Entries from a dataset
------------------------------
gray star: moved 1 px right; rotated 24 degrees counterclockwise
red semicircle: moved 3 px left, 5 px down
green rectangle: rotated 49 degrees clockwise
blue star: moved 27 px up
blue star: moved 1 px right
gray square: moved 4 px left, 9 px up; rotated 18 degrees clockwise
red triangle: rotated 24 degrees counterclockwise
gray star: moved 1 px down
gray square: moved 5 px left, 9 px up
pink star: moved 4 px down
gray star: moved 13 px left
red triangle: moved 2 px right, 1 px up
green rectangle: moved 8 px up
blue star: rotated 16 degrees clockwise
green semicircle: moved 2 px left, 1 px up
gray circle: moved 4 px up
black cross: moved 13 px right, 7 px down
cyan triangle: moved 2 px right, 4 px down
------------------------------
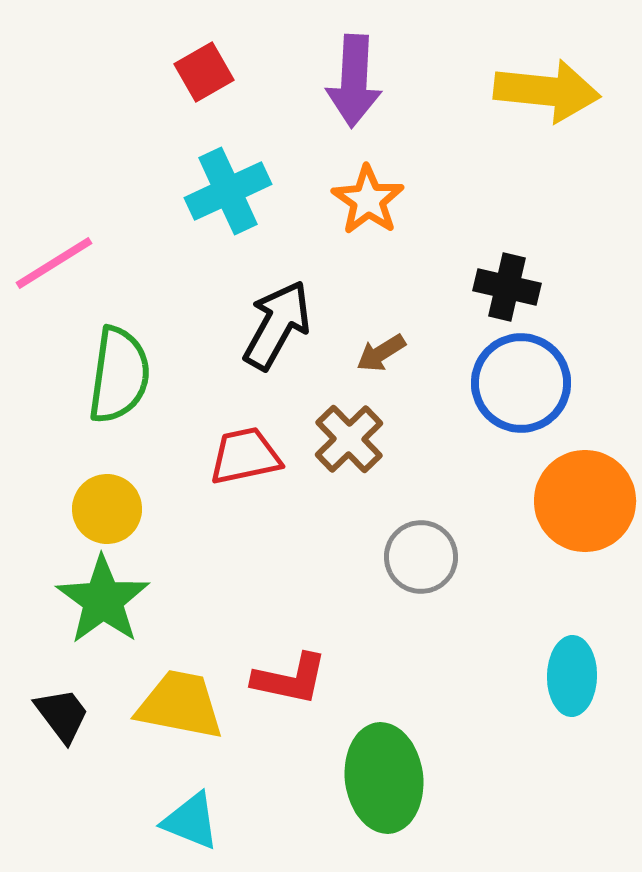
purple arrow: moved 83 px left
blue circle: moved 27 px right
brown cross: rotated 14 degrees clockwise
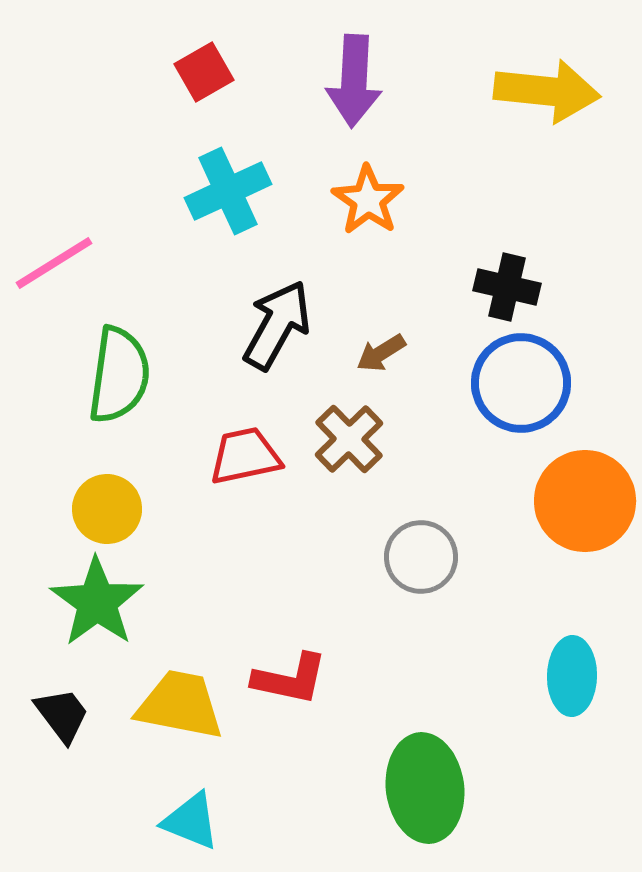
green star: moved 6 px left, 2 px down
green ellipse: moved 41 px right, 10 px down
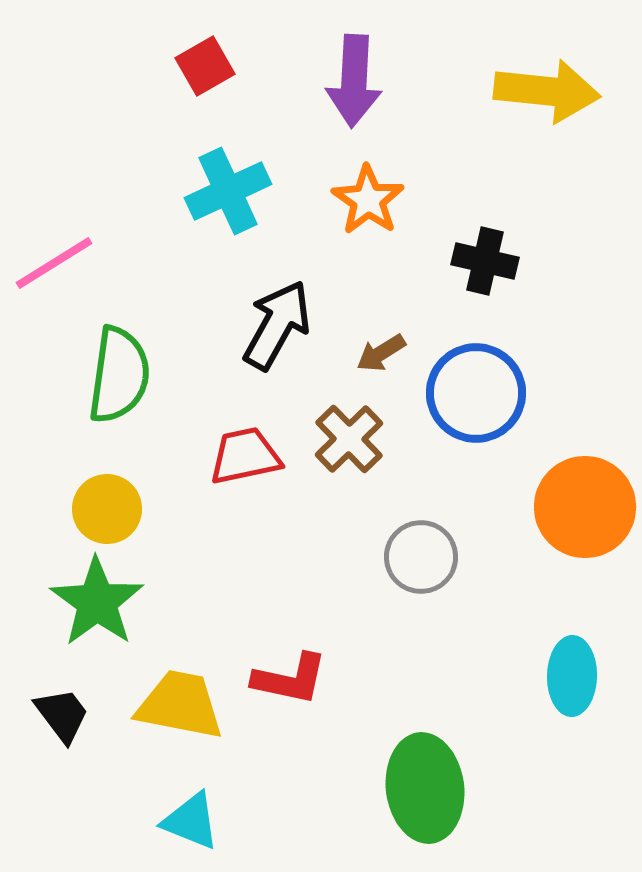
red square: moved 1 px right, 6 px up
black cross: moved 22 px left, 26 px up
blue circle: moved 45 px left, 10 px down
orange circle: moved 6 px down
------------------------------
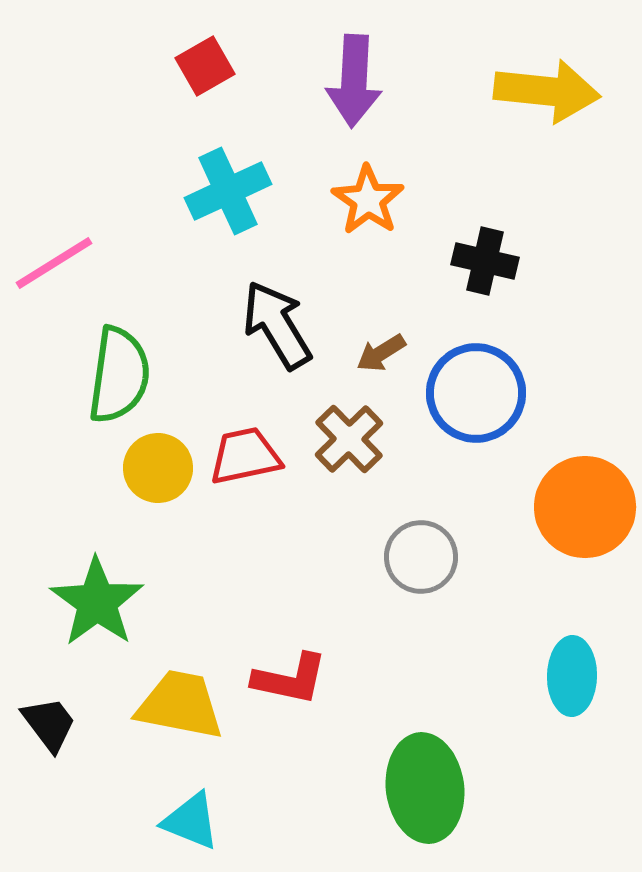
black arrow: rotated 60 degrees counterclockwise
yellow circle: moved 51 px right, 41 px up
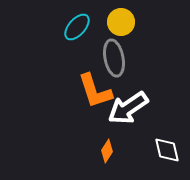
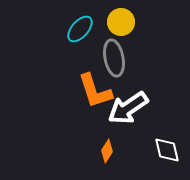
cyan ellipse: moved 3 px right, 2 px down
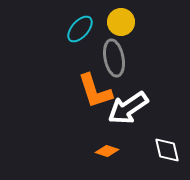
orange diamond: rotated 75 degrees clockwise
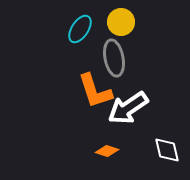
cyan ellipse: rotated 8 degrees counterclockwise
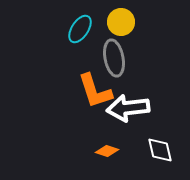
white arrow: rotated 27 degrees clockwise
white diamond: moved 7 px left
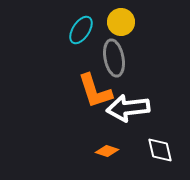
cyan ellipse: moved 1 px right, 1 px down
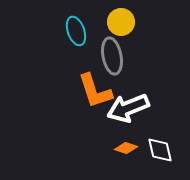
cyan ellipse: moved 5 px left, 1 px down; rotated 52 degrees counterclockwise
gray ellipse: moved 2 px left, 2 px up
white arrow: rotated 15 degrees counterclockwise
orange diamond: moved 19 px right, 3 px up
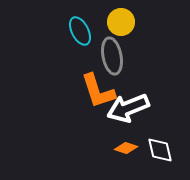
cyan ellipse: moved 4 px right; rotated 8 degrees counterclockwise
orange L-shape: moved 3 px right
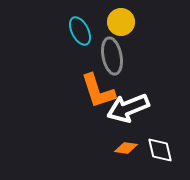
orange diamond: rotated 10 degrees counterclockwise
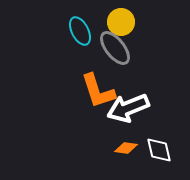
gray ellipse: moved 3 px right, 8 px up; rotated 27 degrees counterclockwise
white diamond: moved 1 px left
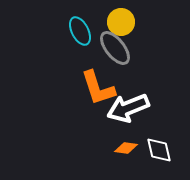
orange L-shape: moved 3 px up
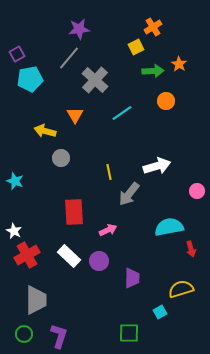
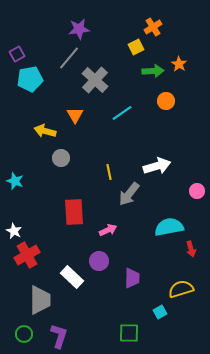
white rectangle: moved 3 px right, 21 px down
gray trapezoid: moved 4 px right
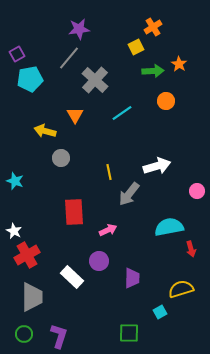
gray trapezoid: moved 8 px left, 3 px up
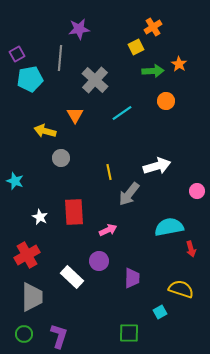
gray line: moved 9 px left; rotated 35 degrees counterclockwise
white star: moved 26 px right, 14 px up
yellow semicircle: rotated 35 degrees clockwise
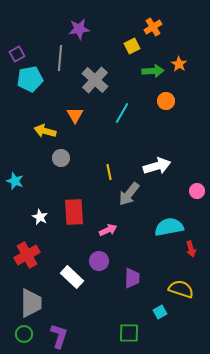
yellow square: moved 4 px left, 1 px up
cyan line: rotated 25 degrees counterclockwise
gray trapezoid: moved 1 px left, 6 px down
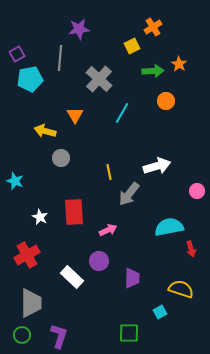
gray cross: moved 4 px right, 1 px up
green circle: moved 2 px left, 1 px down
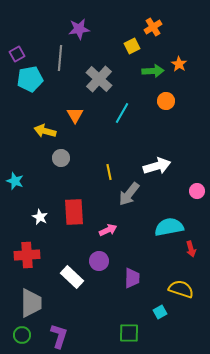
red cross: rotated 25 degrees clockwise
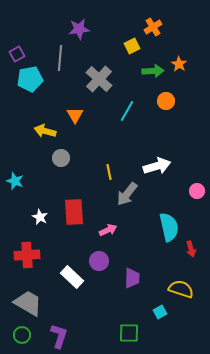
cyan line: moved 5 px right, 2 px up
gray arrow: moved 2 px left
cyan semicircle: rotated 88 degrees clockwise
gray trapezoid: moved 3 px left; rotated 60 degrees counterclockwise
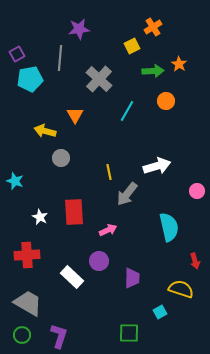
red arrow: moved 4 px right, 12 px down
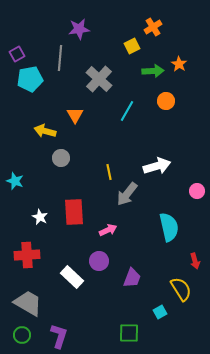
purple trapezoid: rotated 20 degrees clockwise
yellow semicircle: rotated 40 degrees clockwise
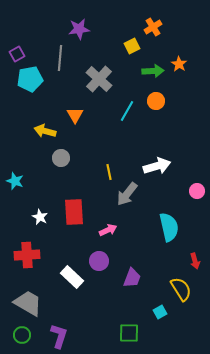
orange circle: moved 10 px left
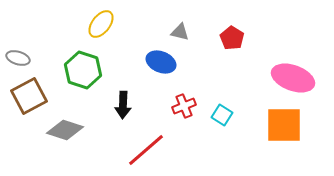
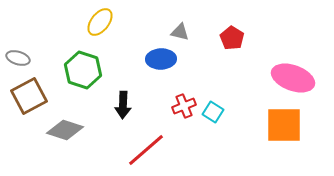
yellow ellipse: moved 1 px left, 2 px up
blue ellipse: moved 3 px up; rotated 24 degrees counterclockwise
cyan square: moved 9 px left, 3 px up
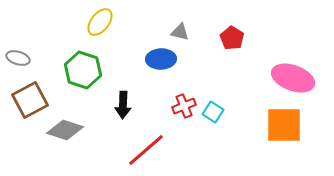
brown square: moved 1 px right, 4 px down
------------------------------
> EXERCISE DIRECTIONS
Arrange the data above into a Markdown table with the columns Row and Entry. Cover only the lines between the one holding "white arrow: rotated 27 degrees clockwise" and the one holding "orange diamond: rotated 10", inclusive, and leave out the pictures and any blank lines.

> THE RESPONSE
| Row | Entry |
|---|---|
| 1 | white arrow: rotated 27 degrees clockwise |
| 2 | white diamond: moved 7 px left |
| 3 | cyan ellipse: moved 1 px right, 1 px down |
| 4 | cyan ellipse: moved 5 px left, 1 px down; rotated 52 degrees counterclockwise |
| 5 | gray ellipse: moved 2 px left, 2 px up |
| 6 | white arrow: rotated 15 degrees counterclockwise |
| 7 | orange diamond: moved 19 px right, 3 px up |
| 8 | cyan ellipse: moved 4 px right; rotated 8 degrees counterclockwise |
| 9 | orange L-shape: moved 3 px right |
| 10 | orange diamond: rotated 10 degrees counterclockwise |